→ **Task statement**: Only the text of the entries below should be returned, exactly as given, without pictures.
___ Available data ___
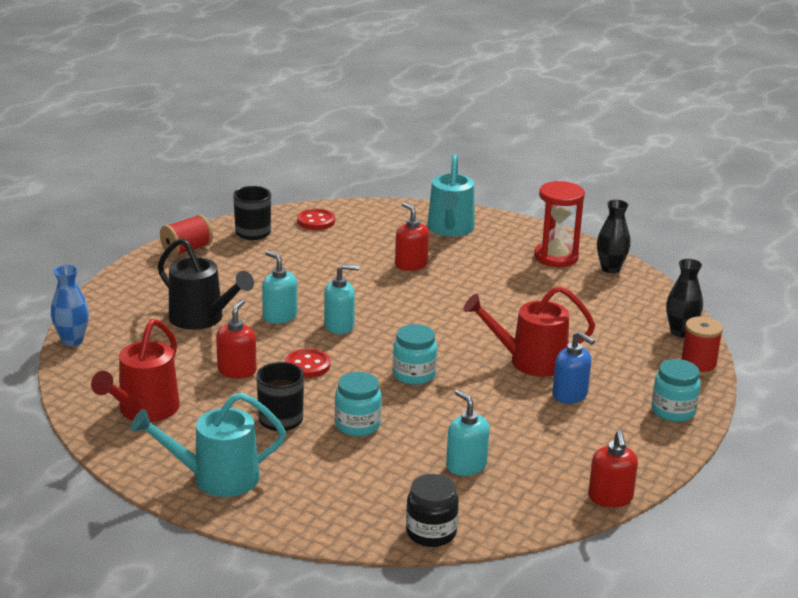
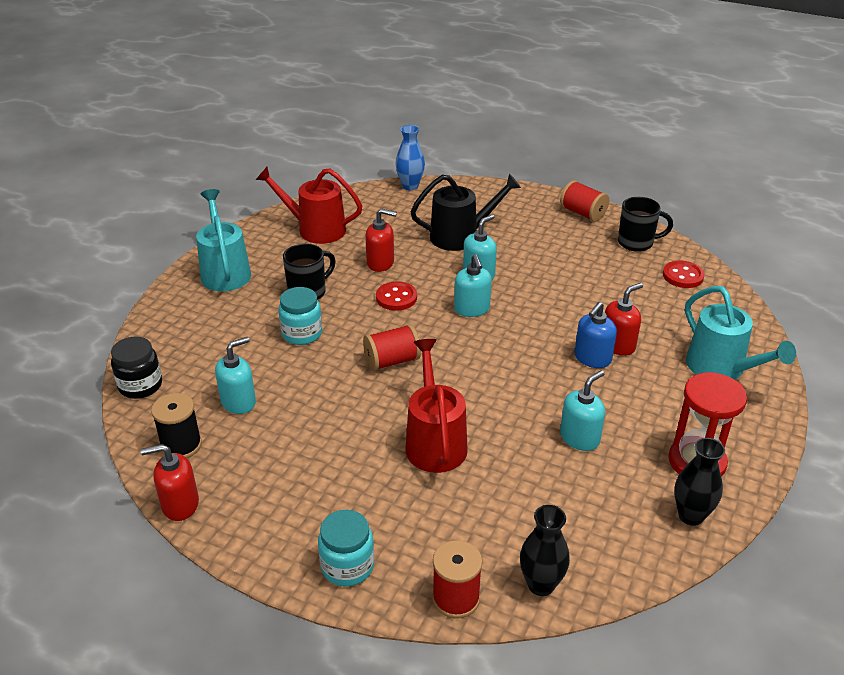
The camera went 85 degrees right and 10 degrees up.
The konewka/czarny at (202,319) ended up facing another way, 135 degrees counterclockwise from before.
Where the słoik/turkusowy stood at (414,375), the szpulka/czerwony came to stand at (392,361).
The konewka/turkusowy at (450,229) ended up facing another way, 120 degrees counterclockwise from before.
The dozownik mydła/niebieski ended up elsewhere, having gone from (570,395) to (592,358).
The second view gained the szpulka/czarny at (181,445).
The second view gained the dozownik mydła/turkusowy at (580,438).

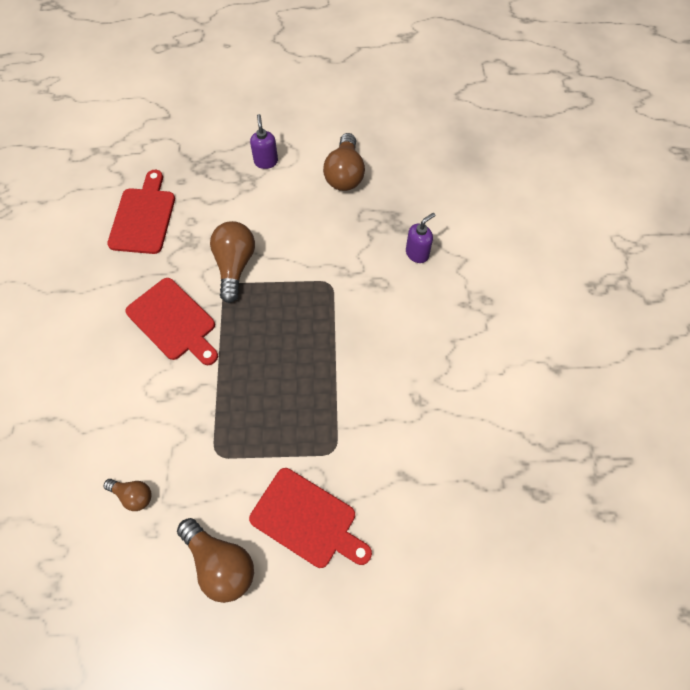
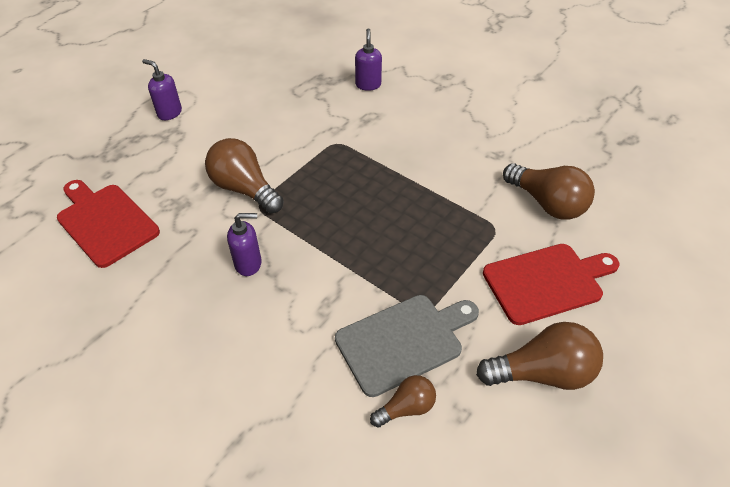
The camera went 50 degrees left and 15 degrees down.
Where the deska do krojenia/czerwony stood at (174,321), the dozownik mydła/fioletowy came to stand at (248,264).
The żarówka/brązowy ended up elsewhere, having gone from (345,174) to (547,203).
The second view gained the deska do krojenia/szary at (404,341).

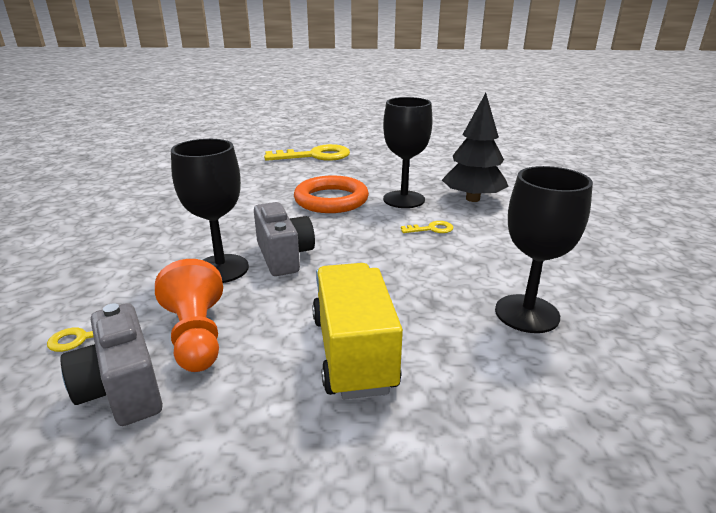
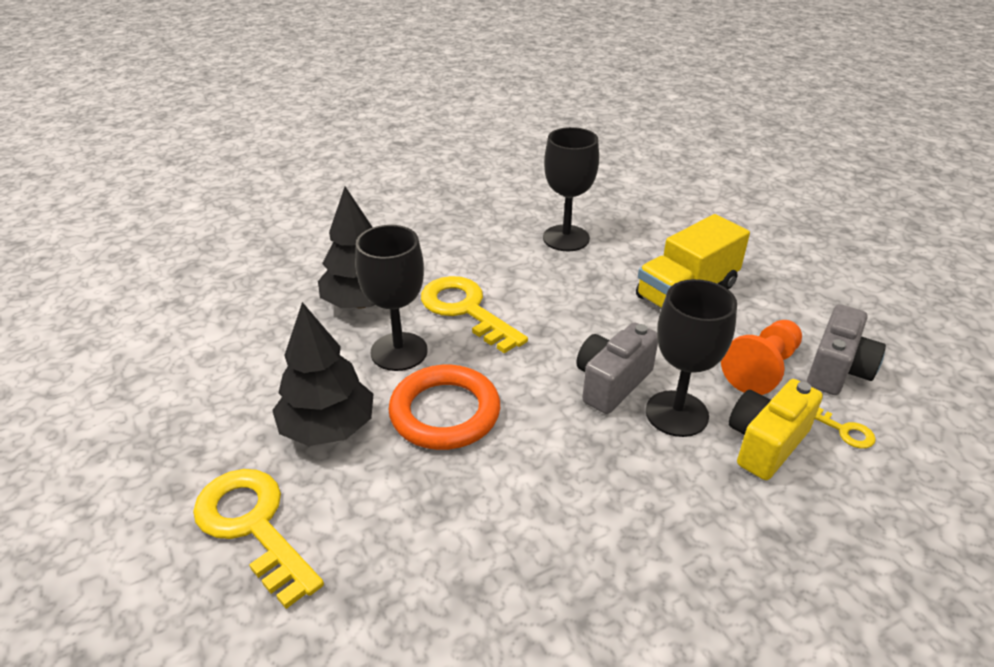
The camera went 120 degrees left and 10 degrees up.
The size of the klucz/żółty at (431,229) changed by a factor of 2.24.
The second view gained the drzewko/czarny at (328,428).
The second view gained the aparat fotograficzny/żółty at (765,443).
___
→ **Response area**:
The camera went 85 degrees right and 10 degrees up.
The konewka/czarny at (202,319) ended up facing another way, 135 degrees counterclockwise from before.
Where the słoik/turkusowy stood at (414,375), the szpulka/czerwony came to stand at (392,361).
The konewka/turkusowy at (450,229) ended up facing another way, 120 degrees counterclockwise from before.
The dozownik mydła/niebieski ended up elsewhere, having gone from (570,395) to (592,358).
The second view gained the szpulka/czarny at (181,445).
The second view gained the dozownik mydła/turkusowy at (580,438).

The camera went 50 degrees left and 15 degrees down.
Where the deska do krojenia/czerwony stood at (174,321), the dozownik mydła/fioletowy came to stand at (248,264).
The żarówka/brązowy ended up elsewhere, having gone from (345,174) to (547,203).
The second view gained the deska do krojenia/szary at (404,341).

The camera went 120 degrees left and 10 degrees up.
The size of the klucz/żółty at (431,229) changed by a factor of 2.24.
The second view gained the drzewko/czarny at (328,428).
The second view gained the aparat fotograficzny/żółty at (765,443).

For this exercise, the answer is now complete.